* _Problem requirements_: Only one stretch of the data below should be repeated: the lines from the line containing "U102 pin VCC: 5V -> VIN" through the line containing "C9: 10nF (GND, SIG12) -> 6.8nF (GND, SIG12)", inclusive, exactly as they are.

* _Records_:
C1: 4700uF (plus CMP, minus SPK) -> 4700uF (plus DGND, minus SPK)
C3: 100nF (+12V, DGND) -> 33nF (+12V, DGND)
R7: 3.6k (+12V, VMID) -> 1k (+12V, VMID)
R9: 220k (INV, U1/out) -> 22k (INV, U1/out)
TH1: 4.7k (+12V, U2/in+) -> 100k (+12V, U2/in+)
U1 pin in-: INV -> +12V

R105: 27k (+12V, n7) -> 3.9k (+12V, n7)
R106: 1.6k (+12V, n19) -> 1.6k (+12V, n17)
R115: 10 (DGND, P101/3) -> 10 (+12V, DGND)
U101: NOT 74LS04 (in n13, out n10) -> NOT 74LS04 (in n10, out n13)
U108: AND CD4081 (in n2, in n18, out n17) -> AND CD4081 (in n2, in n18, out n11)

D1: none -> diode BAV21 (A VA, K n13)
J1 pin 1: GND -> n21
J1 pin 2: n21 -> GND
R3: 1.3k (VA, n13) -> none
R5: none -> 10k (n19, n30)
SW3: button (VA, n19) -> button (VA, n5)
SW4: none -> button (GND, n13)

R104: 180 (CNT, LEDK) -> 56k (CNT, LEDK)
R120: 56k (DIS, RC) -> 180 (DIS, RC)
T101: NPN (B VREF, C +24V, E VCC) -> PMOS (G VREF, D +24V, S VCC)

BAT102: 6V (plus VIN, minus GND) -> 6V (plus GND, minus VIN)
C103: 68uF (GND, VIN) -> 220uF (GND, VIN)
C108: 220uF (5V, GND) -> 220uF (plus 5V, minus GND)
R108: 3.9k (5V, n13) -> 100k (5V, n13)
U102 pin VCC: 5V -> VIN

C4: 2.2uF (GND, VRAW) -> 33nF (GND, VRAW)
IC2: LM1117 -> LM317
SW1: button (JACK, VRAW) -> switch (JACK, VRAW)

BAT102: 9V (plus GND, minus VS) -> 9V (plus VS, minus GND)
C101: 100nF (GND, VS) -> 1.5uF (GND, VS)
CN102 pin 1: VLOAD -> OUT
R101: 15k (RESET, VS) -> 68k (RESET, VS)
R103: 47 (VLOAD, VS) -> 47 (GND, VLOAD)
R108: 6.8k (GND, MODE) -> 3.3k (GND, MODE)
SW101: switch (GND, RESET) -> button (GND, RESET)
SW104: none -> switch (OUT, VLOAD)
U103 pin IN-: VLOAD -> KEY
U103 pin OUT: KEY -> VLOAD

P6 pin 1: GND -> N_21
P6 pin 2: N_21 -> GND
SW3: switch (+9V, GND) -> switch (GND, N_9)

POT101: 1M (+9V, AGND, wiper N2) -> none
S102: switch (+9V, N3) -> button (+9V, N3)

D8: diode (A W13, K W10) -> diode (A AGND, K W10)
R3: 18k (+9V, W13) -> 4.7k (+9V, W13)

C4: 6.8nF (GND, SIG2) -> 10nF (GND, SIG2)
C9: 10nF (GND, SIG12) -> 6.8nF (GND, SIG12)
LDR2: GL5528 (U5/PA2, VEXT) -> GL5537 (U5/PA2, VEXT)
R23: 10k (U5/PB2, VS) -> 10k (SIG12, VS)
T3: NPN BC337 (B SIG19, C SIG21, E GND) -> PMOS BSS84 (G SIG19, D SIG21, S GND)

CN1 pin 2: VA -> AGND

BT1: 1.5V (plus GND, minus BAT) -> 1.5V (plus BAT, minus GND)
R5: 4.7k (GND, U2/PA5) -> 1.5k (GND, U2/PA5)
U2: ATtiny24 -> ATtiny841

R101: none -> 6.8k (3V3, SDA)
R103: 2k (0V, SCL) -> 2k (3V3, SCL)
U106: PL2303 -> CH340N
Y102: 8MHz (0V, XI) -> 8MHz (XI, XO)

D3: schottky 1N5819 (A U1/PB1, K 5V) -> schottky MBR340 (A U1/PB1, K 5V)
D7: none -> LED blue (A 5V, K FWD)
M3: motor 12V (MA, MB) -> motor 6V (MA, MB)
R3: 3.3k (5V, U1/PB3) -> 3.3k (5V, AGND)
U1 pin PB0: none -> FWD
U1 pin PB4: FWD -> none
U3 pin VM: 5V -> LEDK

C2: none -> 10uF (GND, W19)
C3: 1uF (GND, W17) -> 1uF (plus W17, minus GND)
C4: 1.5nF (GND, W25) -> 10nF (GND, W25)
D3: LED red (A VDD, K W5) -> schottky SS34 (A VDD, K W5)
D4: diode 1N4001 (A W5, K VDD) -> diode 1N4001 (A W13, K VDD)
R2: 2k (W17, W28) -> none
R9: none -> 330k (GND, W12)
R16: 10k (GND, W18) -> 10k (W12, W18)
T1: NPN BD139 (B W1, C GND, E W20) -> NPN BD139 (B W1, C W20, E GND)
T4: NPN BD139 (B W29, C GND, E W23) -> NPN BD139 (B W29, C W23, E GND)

* _Exercise response_:
U102 pin VCC: 5V -> VIN

C4: 2.2uF (GND, VRAW) -> 33nF (GND, VRAW)
IC2: LM1117 -> LM317
SW1: button (JACK, VRAW) -> switch (JACK, VRAW)

BAT102: 9V (plus GND, minus VS) -> 9V (plus VS, minus GND)
C101: 100nF (GND, VS) -> 1.5uF (GND, VS)
CN102 pin 1: VLOAD -> OUT
R101: 15k (RESET, VS) -> 68k (RESET, VS)
R103: 47 (VLOAD, VS) -> 47 (GND, VLOAD)
R108: 6.8k (GND, MODE) -> 3.3k (GND, MODE)
SW101: switch (GND, RESET) -> button (GND, RESET)
SW104: none -> switch (OUT, VLOAD)
U103 pin IN-: VLOAD -> KEY
U103 pin OUT: KEY -> VLOAD

P6 pin 1: GND -> N_21
P6 pin 2: N_21 -> GND
SW3: switch (+9V, GND) -> switch (GND, N_9)

POT101: 1M (+9V, AGND, wiper N2) -> none
S102: switch (+9V, N3) -> button (+9V, N3)

D8: diode (A W13, K W10) -> diode (A AGND, K W10)
R3: 18k (+9V, W13) -> 4.7k (+9V, W13)

C4: 6.8nF (GND, SIG2) -> 10nF (GND, SIG2)
C9: 10nF (GND, SIG12) -> 6.8nF (GND, SIG12)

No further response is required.